»»

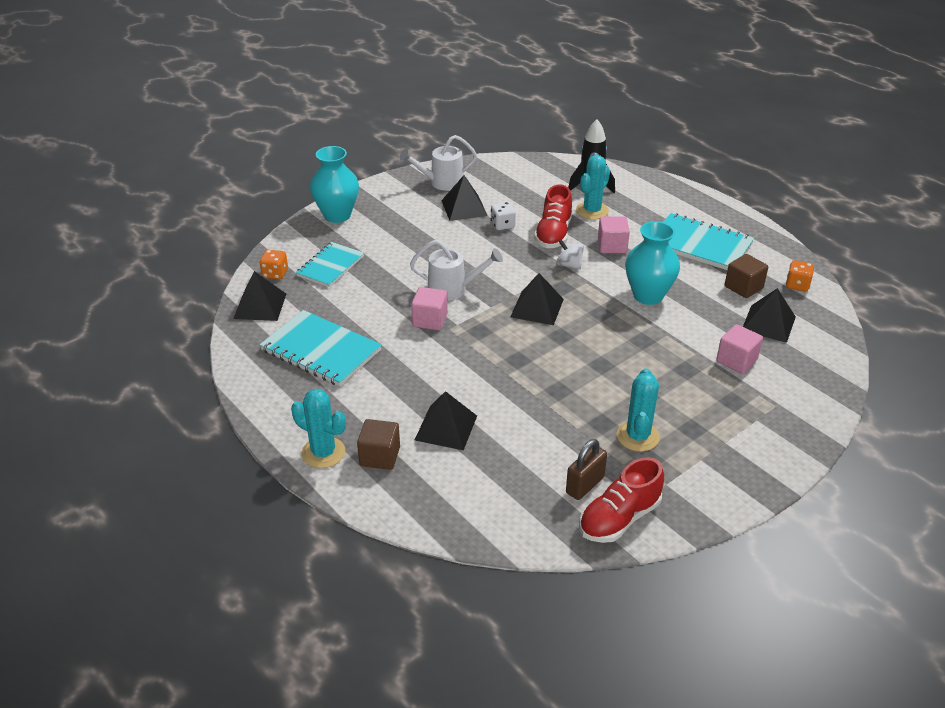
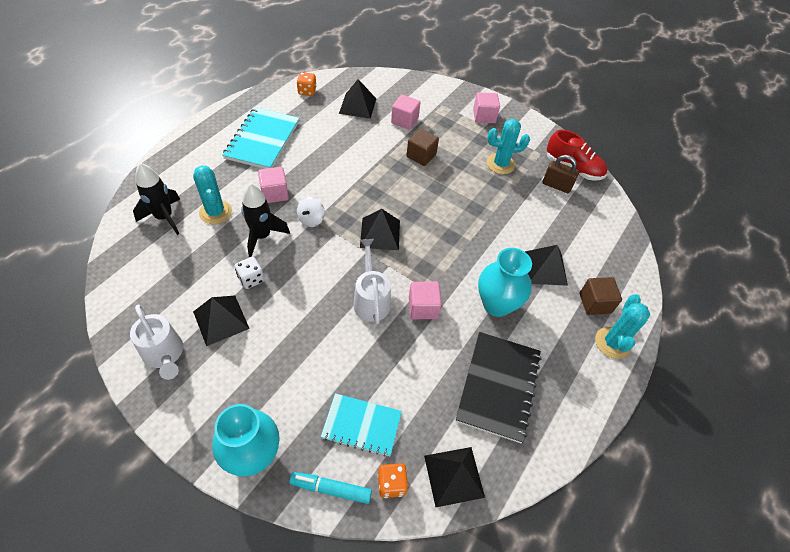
camera: 110 degrees left, 15 degrees up
(290, 246) = (331, 489): none -> turquoise marker
(321, 350) = (498, 386): turquoise notebook -> black notebook
(553, 234) = (262, 236): red shoe -> black rocket
(592, 211) = (215, 212): turquoise cactus -> turquoise cactus turned 45 degrees clockwise
(648, 295) = (342, 167): turquoise vase -> turquoise vase (496, 304)
(743, 287) = (317, 117): brown cube -> brown cube (421, 156)
(748, 446) = (484, 116): none -> pink cube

««

Reproduce the preceding material exactly, skipping pictures.

**RESULT FOR THIS TASK:**
camera: 110 degrees left, 15 degrees up
(290, 246) = (331, 489): none -> turquoise marker
(321, 350) = (498, 386): turquoise notebook -> black notebook
(553, 234) = (262, 236): red shoe -> black rocket
(592, 211) = (215, 212): turquoise cactus -> turquoise cactus turned 45 degrees clockwise
(648, 295) = (342, 167): turquoise vase -> turquoise vase (496, 304)
(743, 287) = (317, 117): brown cube -> brown cube (421, 156)
(748, 446) = (484, 116): none -> pink cube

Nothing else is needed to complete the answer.